Return exactly the lines from the "C8: 2.2uF (GND, VIN) -> 2.2uF (+3V3, VIN)" line through the last line of the entries below. Include no pictures.

(EXTRACTED ENTRIES begins)

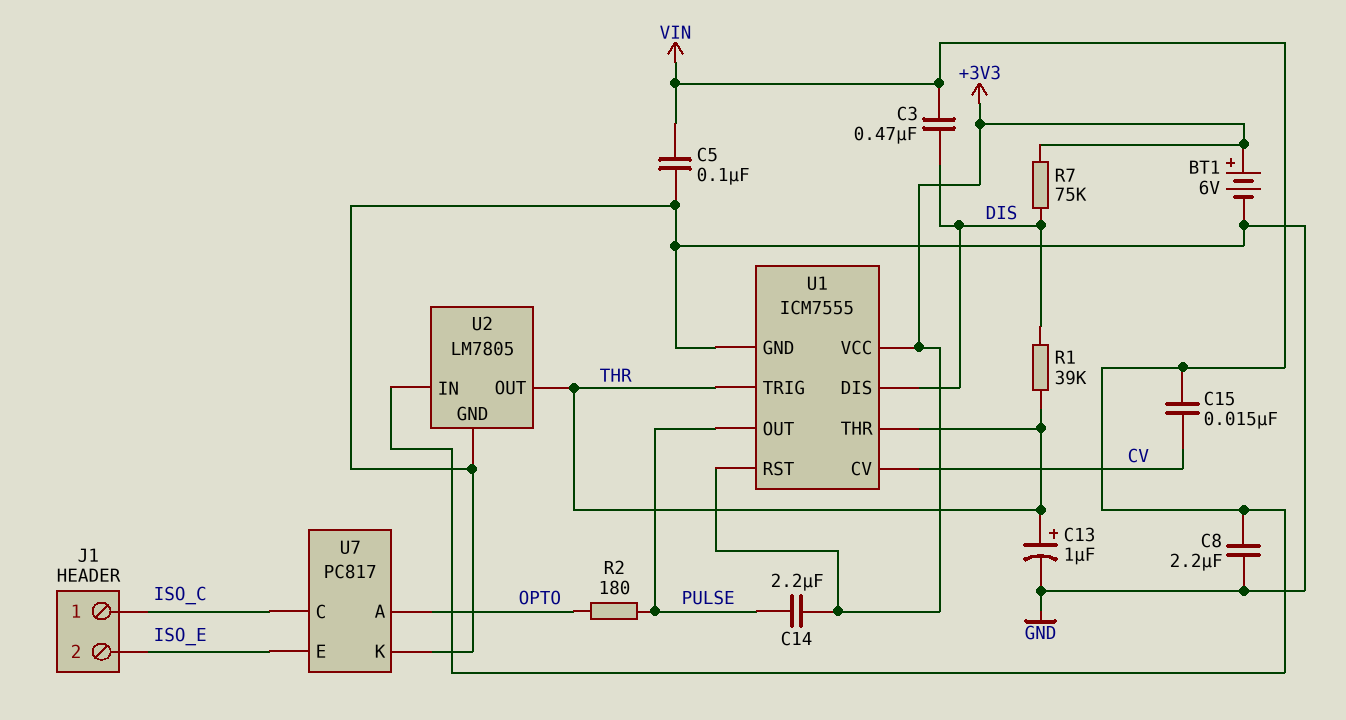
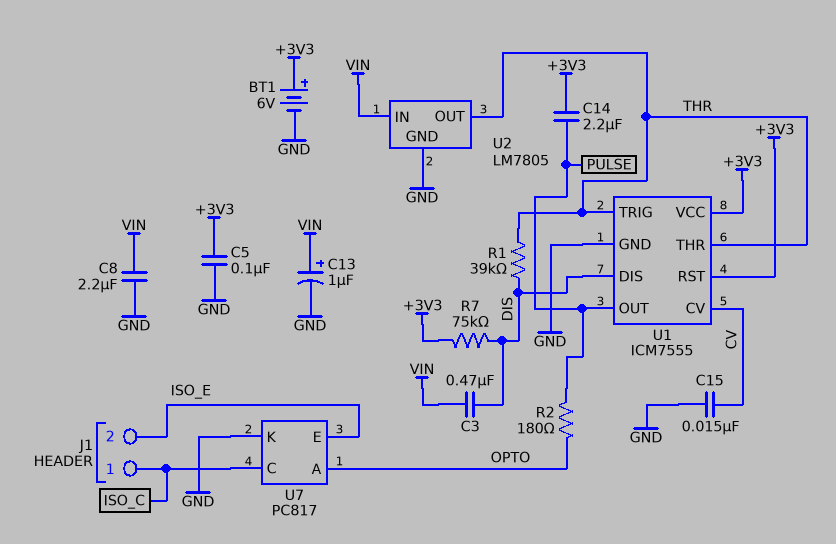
C5: 100nF (GND, VIN) -> 100nF (+3V3, GND)
C13: 1uF (plus THR, minus GND) -> 1uF (plus VIN, minus GND)
C15: 15nF (CV, VIN) -> 15nF (CV, GND)

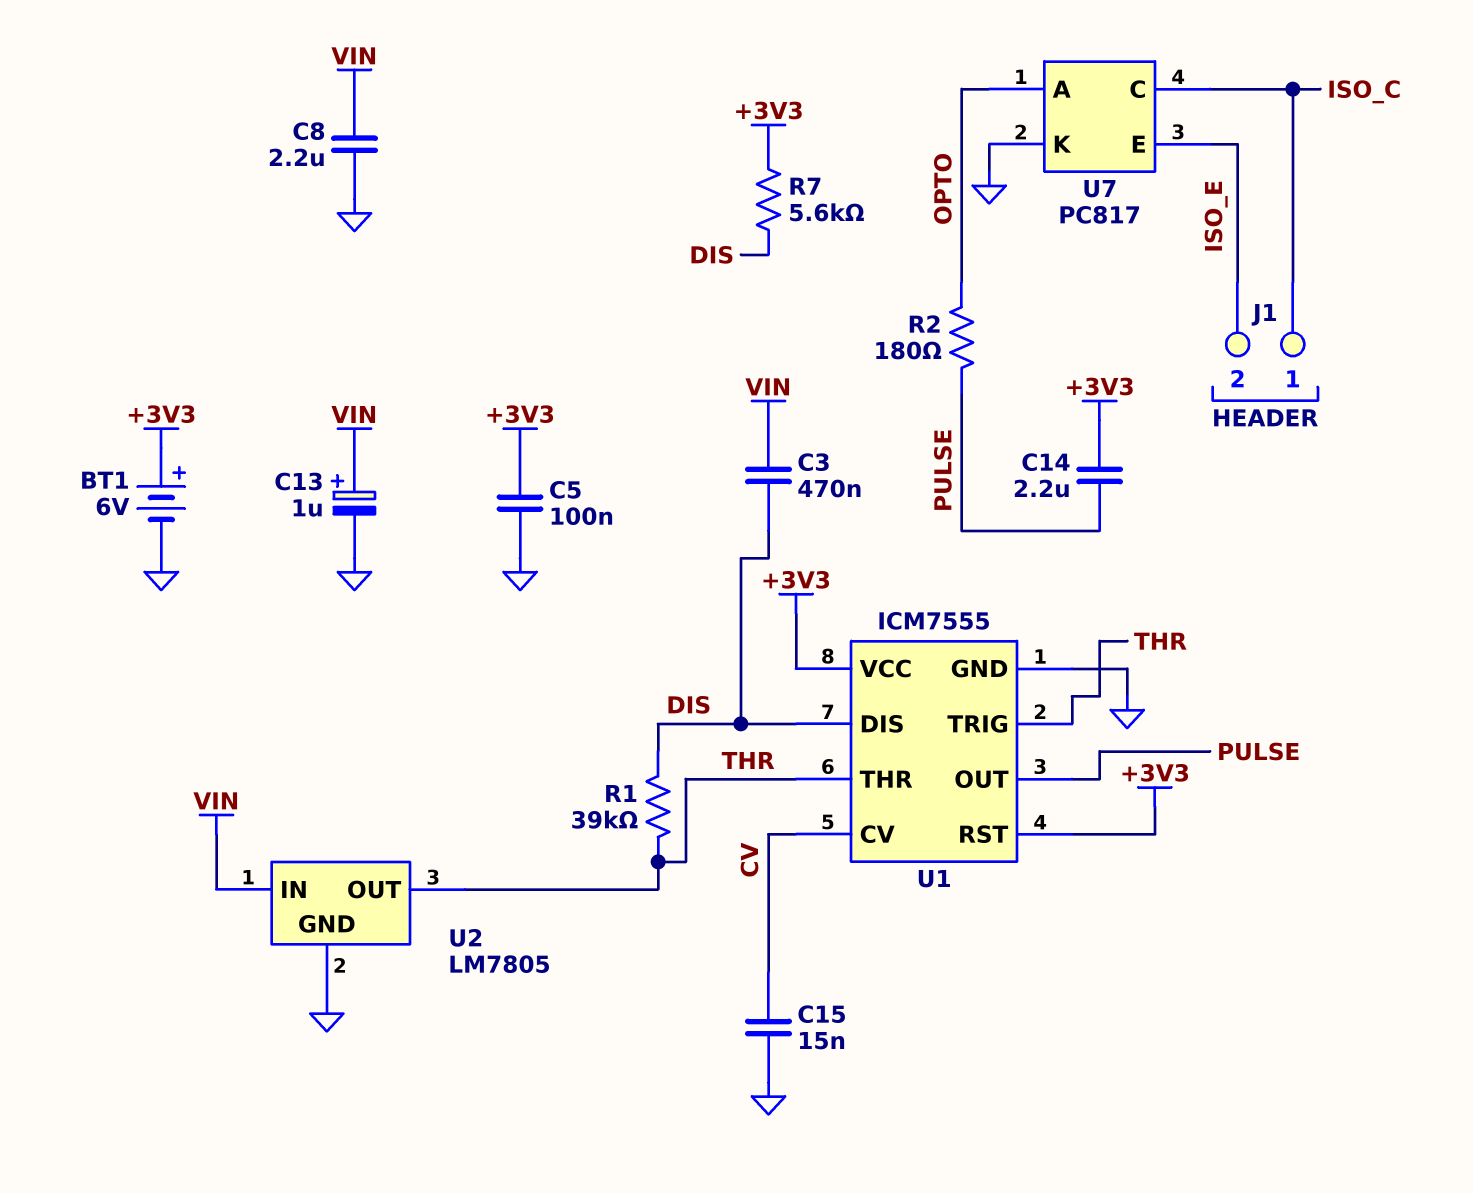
R7: 75k (+3V3, DIS) -> 5.6k (+3V3, DIS)

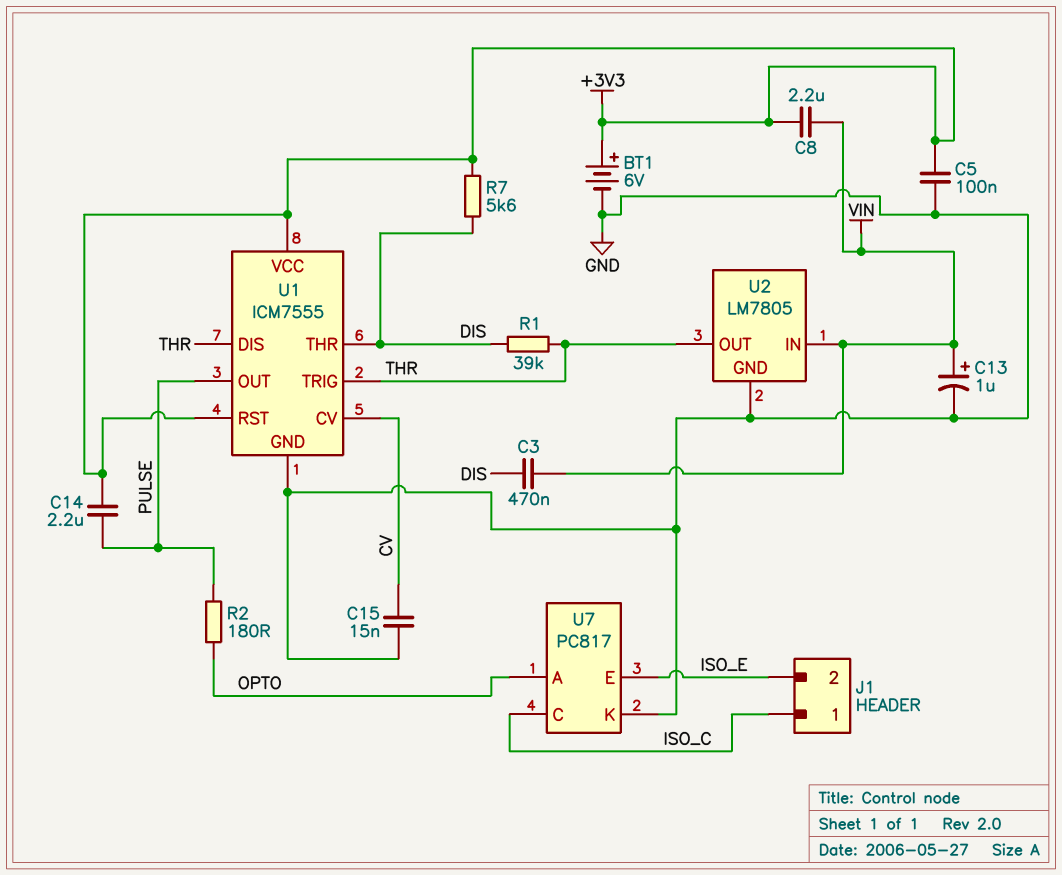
C8: 2.2uF (GND, VIN) -> 2.2uF (+3V3, VIN)
U1 pin DIS: DIS -> THR
U1 pin THR: THR -> DIS

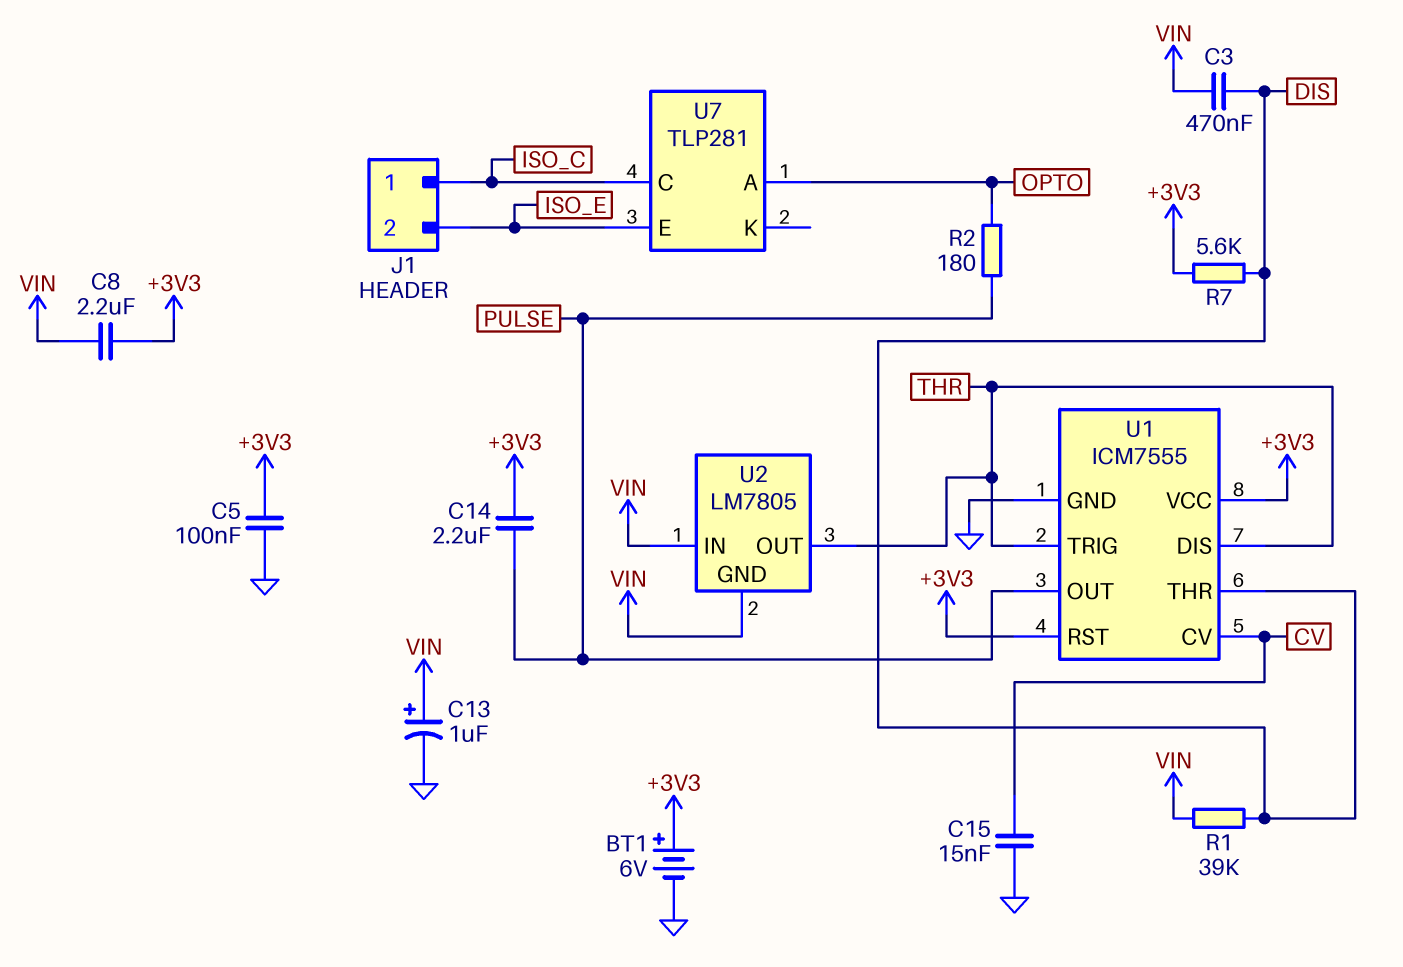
R1: 39k (DIS, THR) -> 39k (DIS, VIN)
U2 pin GND: GND -> VIN
U7: PC817 -> TLP281
U7 pin K: GND -> none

(EXTRACTED ENTRIES ends)

TASK ANSWER:
C8: 2.2uF (GND, VIN) -> 2.2uF (+3V3, VIN)
U1 pin DIS: DIS -> THR
U1 pin THR: THR -> DIS

R1: 39k (DIS, THR) -> 39k (DIS, VIN)
U2 pin GND: GND -> VIN
U7: PC817 -> TLP281
U7 pin K: GND -> none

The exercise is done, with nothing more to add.